Look through the data below. Pick out the lines holding the string "DIGITS".

[[ Entries provided, beginning ]]

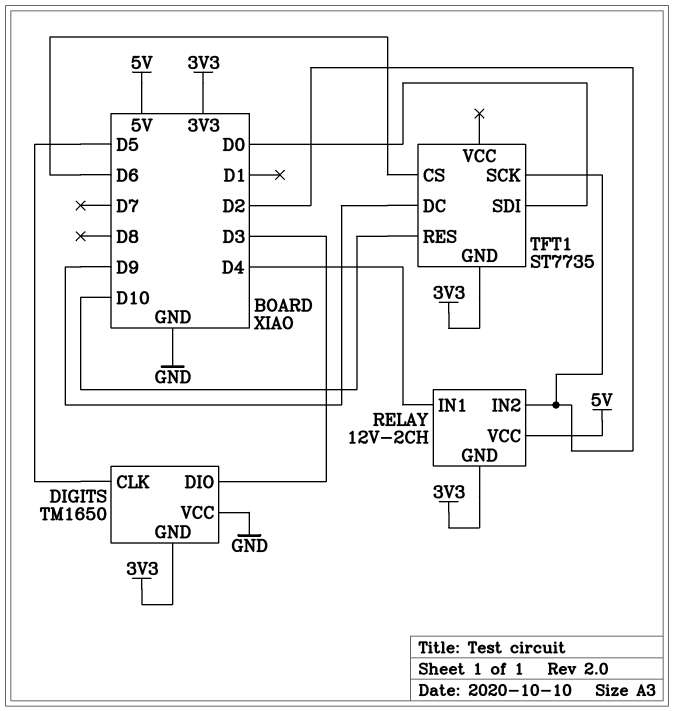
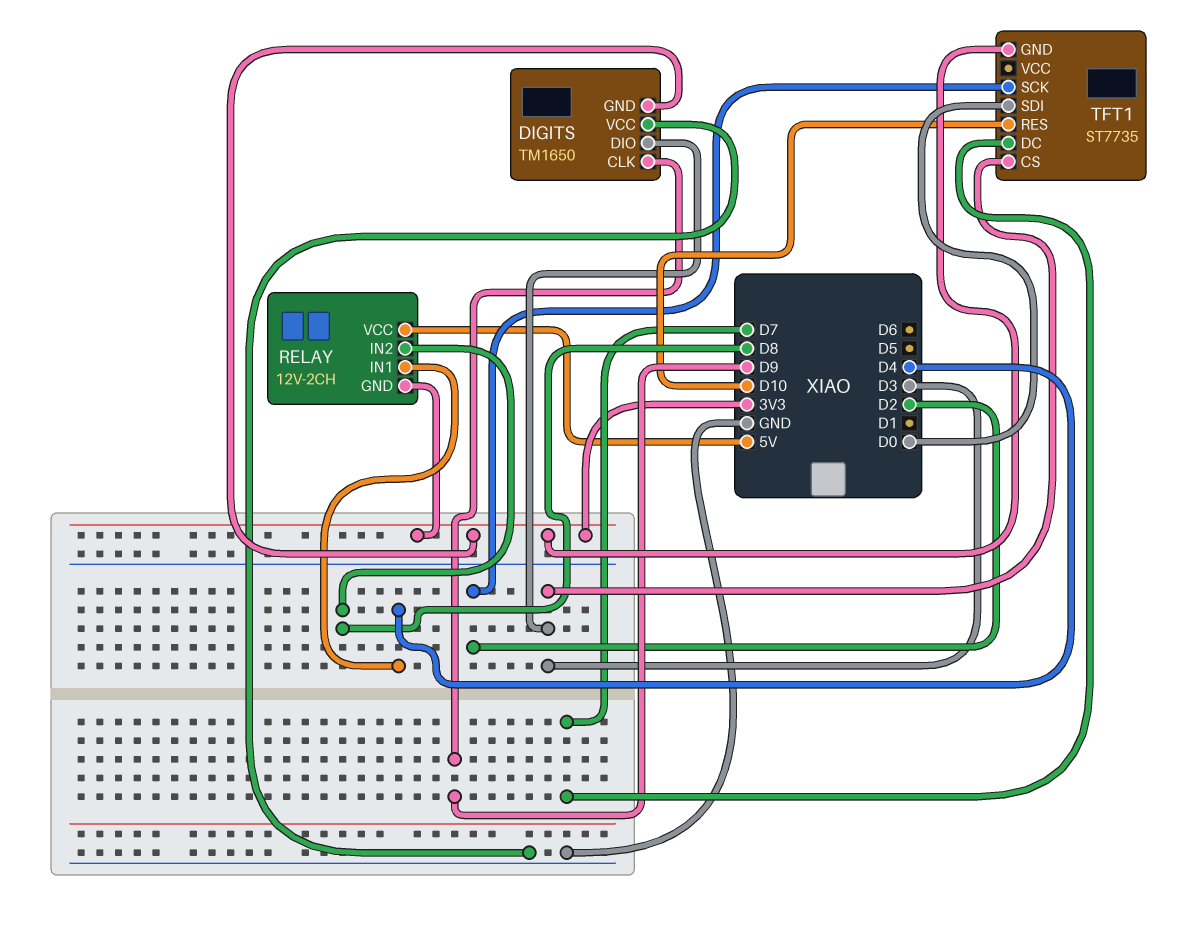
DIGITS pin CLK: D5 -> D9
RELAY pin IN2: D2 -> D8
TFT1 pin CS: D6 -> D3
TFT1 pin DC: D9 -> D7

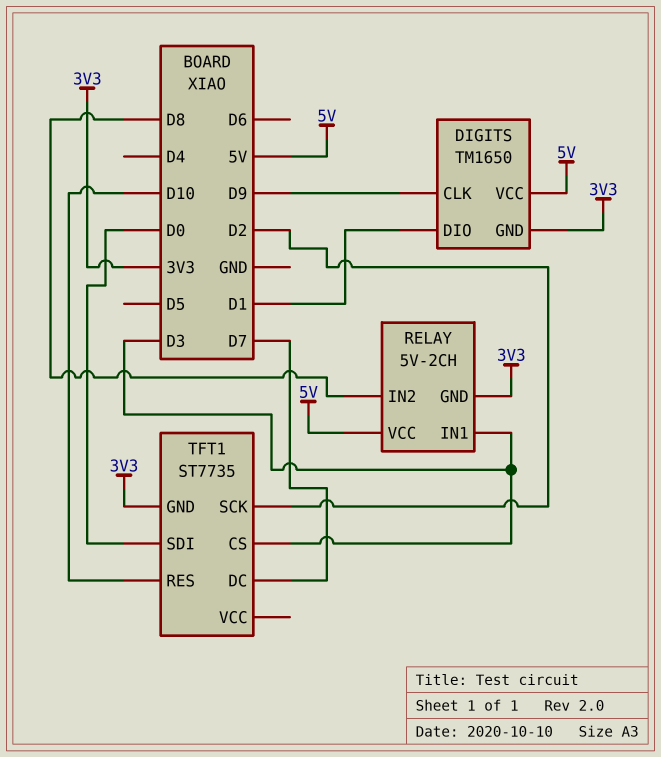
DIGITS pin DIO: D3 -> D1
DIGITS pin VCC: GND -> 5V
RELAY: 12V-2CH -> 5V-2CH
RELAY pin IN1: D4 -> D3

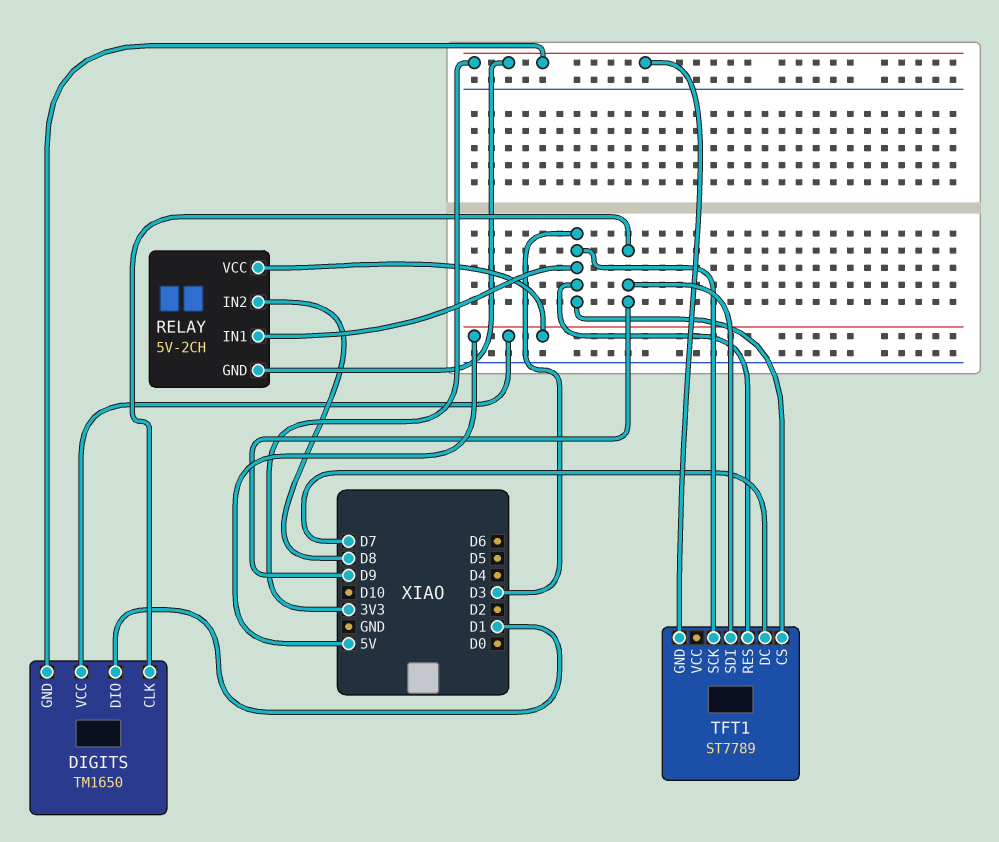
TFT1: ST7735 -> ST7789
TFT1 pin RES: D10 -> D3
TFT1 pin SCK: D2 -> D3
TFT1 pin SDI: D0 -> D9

[[ Entries provided, end ]]

» Reply to the exercise
DIGITS pin CLK: D5 -> D9
DIGITS pin DIO: D3 -> D1
DIGITS pin VCC: GND -> 5V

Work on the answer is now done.